HOW TO COMPLETE THIS TASK: Data follows below. Repeat exactly the lines between the line holding "brown triangle: (941, 567)" and the line holding "cyan triangle: (142, 163)", inclusive, and nothing more; drop pictures.

# # # # #

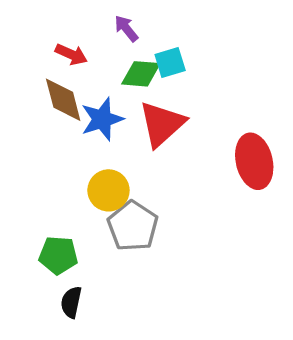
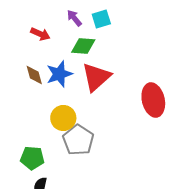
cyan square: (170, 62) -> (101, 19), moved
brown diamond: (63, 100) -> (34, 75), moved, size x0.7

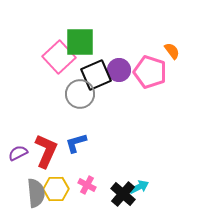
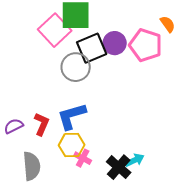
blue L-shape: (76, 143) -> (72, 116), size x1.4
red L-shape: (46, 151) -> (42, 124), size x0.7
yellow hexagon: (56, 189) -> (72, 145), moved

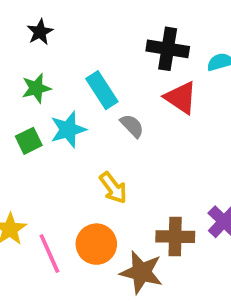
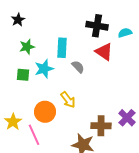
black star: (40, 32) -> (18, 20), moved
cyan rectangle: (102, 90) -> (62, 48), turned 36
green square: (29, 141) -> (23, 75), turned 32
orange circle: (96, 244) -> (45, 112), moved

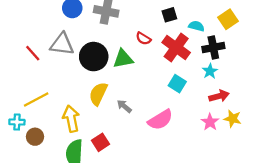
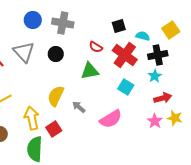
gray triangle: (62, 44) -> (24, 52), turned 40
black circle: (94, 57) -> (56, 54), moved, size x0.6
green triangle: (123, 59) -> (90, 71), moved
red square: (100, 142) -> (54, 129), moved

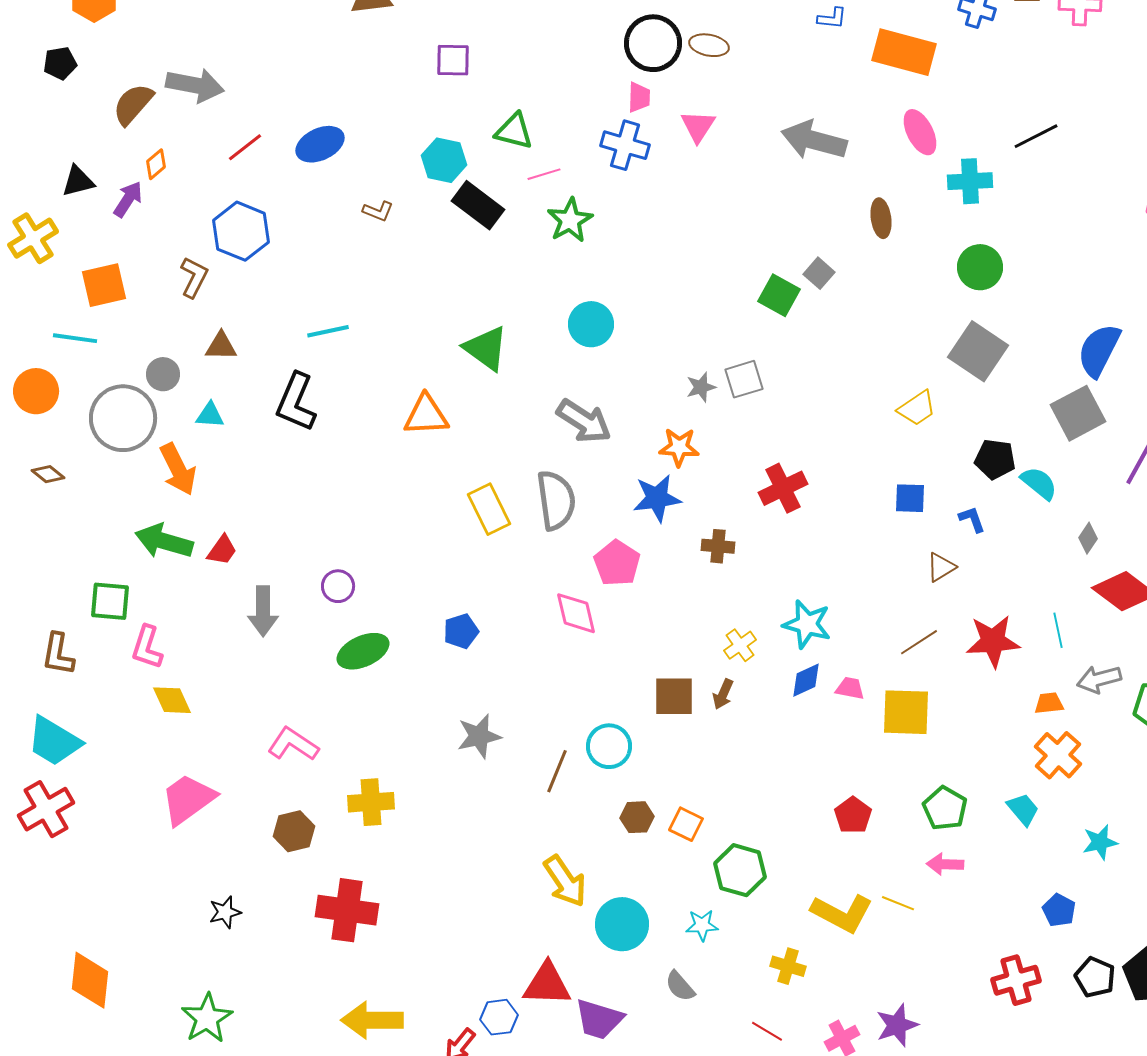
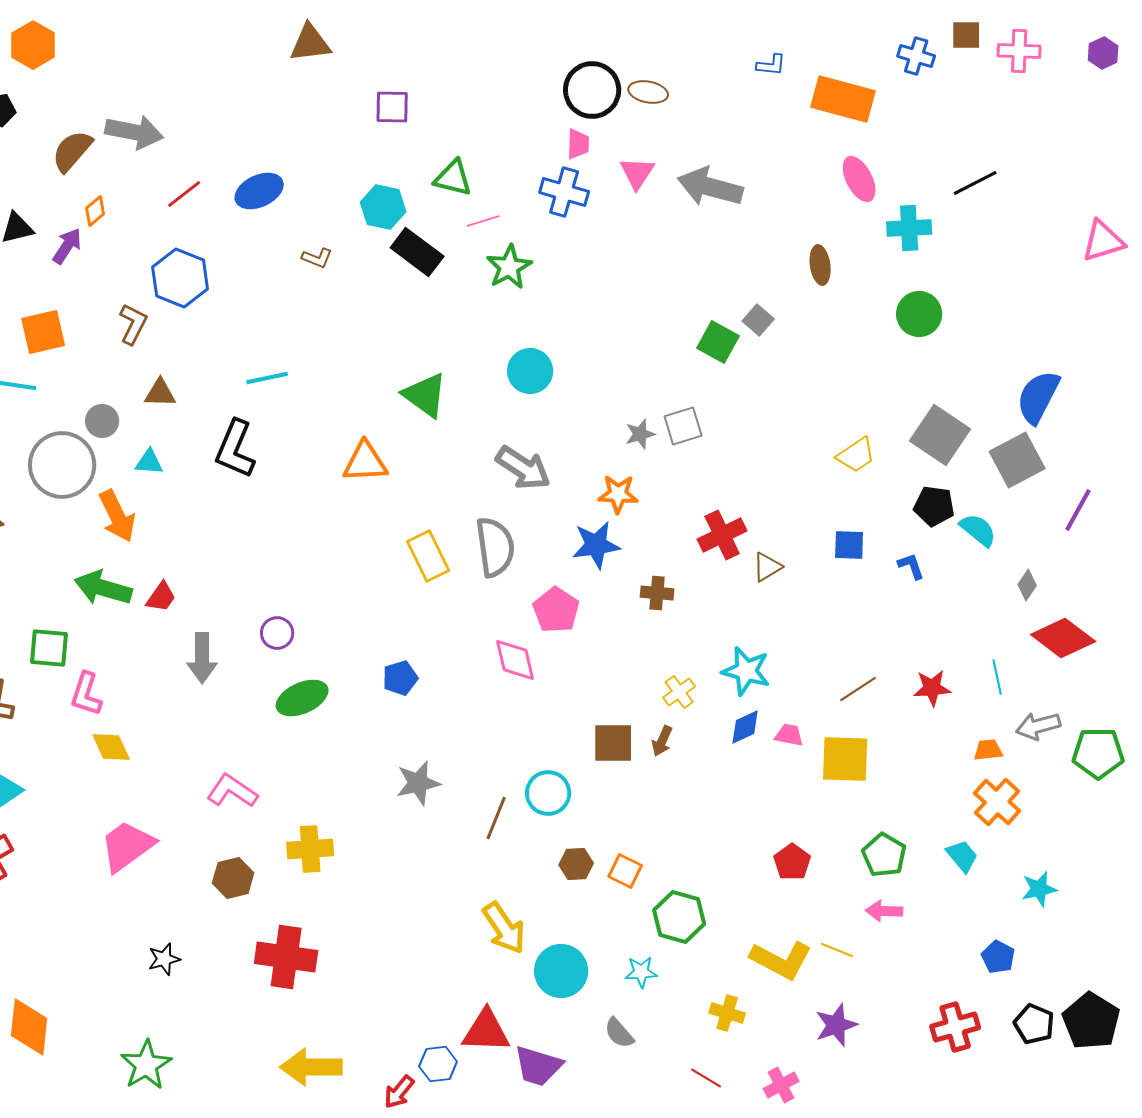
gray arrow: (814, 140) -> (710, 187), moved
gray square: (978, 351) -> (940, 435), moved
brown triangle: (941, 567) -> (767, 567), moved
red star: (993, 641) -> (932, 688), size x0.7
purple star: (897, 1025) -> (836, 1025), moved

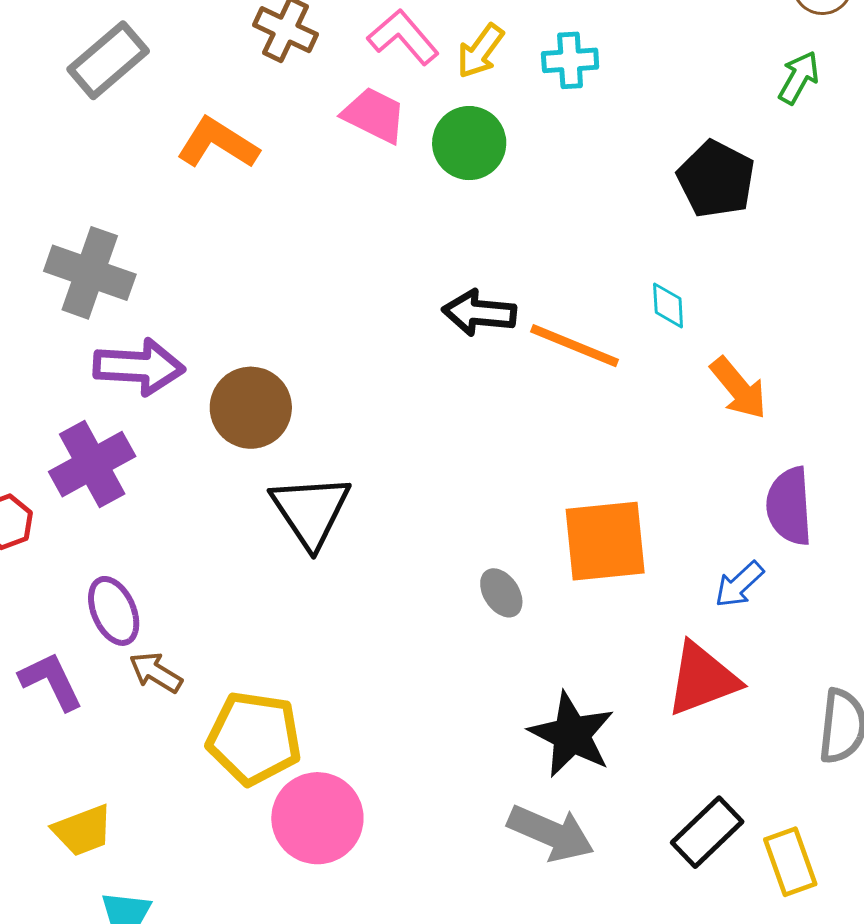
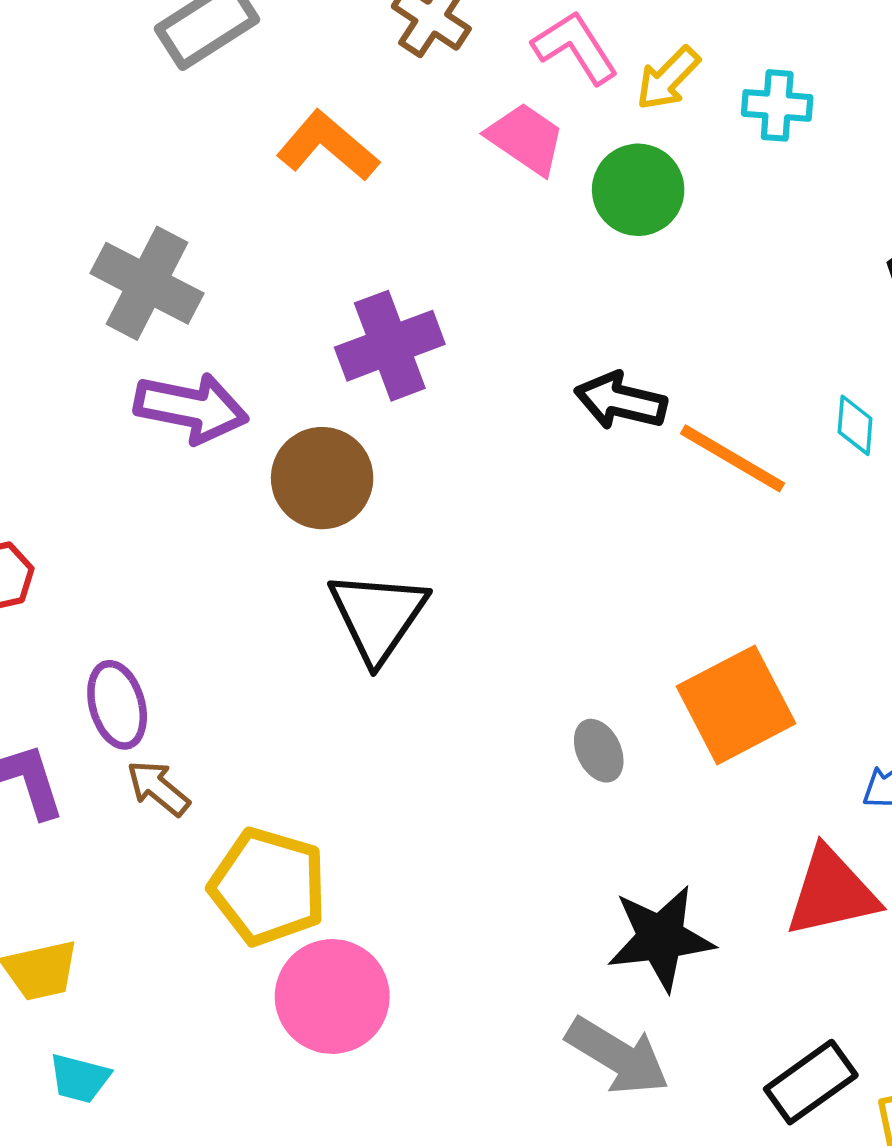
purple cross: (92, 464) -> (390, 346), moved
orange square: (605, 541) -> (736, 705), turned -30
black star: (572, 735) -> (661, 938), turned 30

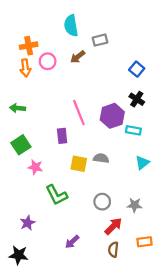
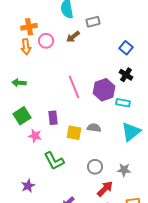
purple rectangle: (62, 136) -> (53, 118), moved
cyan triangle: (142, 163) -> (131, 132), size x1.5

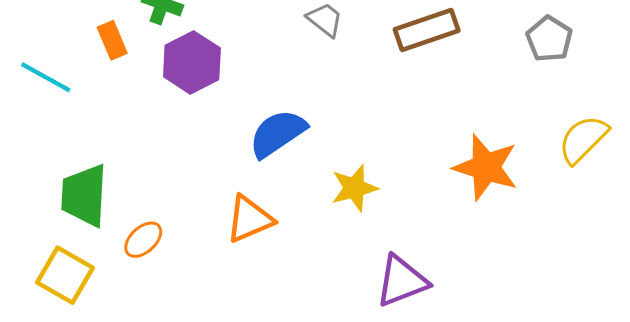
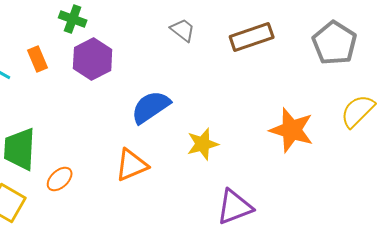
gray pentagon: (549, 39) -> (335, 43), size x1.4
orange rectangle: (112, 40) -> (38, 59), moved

# # # # #

ANSWER TO THIS PROBLEM:
brown triangle: (941, 567) -> (767, 567), moved
red star: (993, 641) -> (932, 688), size x0.7
purple star: (897, 1025) -> (836, 1025), moved

purple cross: (92, 464) -> (390, 346), moved
orange square: (605, 541) -> (736, 705), turned -30
black star: (572, 735) -> (661, 938), turned 30

purple rectangle: (62, 136) -> (53, 118), moved
cyan triangle: (142, 163) -> (131, 132), size x1.5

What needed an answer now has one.